[Object state change records]

----

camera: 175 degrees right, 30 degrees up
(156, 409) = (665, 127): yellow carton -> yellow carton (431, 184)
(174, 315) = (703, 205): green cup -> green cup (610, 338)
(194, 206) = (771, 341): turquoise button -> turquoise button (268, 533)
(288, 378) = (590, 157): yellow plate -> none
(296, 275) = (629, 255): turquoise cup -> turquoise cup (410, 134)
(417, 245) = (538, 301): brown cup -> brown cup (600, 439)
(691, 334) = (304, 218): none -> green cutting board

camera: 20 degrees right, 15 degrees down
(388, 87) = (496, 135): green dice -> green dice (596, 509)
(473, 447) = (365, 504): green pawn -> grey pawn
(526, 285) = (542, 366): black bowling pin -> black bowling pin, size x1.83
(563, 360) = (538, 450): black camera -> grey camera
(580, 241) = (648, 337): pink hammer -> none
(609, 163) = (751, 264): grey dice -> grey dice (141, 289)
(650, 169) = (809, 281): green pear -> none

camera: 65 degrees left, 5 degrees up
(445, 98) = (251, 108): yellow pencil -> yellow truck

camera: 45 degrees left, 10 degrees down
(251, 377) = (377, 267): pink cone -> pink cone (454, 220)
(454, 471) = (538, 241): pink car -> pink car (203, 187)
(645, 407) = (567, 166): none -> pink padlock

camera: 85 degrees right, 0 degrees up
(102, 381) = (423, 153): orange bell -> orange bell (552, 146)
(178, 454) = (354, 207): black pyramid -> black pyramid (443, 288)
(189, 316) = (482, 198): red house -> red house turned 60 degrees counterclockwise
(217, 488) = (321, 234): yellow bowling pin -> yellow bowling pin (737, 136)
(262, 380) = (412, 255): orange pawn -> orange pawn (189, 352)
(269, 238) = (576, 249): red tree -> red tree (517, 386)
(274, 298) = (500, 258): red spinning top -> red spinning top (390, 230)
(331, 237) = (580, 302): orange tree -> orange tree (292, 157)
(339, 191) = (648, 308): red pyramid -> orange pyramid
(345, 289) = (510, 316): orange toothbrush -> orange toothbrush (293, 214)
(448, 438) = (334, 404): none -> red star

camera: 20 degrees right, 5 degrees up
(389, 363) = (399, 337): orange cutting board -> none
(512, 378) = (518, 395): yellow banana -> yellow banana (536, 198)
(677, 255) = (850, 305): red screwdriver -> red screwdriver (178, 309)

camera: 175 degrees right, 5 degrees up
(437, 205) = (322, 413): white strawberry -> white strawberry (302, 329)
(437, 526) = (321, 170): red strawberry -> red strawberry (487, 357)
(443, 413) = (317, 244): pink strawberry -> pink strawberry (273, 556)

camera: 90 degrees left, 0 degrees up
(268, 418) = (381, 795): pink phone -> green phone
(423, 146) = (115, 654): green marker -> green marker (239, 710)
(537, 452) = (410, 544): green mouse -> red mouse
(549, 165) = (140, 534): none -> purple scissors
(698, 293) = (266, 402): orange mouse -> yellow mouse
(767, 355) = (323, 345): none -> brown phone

----

= Goal of the exercise =
Transcribe exactly, starting at the line with "camera: 20 degrees right, 5 degrees up" and continuing through the last line of the data above; leave out all earlier lines.

= Your response =
camera: 20 degrees right, 5 degrees up
(389, 363) = (399, 337): orange cutting board -> none
(512, 378) = (518, 395): yellow banana -> yellow banana (536, 198)
(677, 255) = (850, 305): red screwdriver -> red screwdriver (178, 309)

camera: 175 degrees right, 5 degrees up
(437, 205) = (322, 413): white strawberry -> white strawberry (302, 329)
(437, 526) = (321, 170): red strawberry -> red strawberry (487, 357)
(443, 413) = (317, 244): pink strawberry -> pink strawberry (273, 556)

camera: 90 degrees left, 0 degrees up
(268, 418) = (381, 795): pink phone -> green phone
(423, 146) = (115, 654): green marker -> green marker (239, 710)
(537, 452) = (410, 544): green mouse -> red mouse
(549, 165) = (140, 534): none -> purple scissors
(698, 293) = (266, 402): orange mouse -> yellow mouse
(767, 355) = (323, 345): none -> brown phone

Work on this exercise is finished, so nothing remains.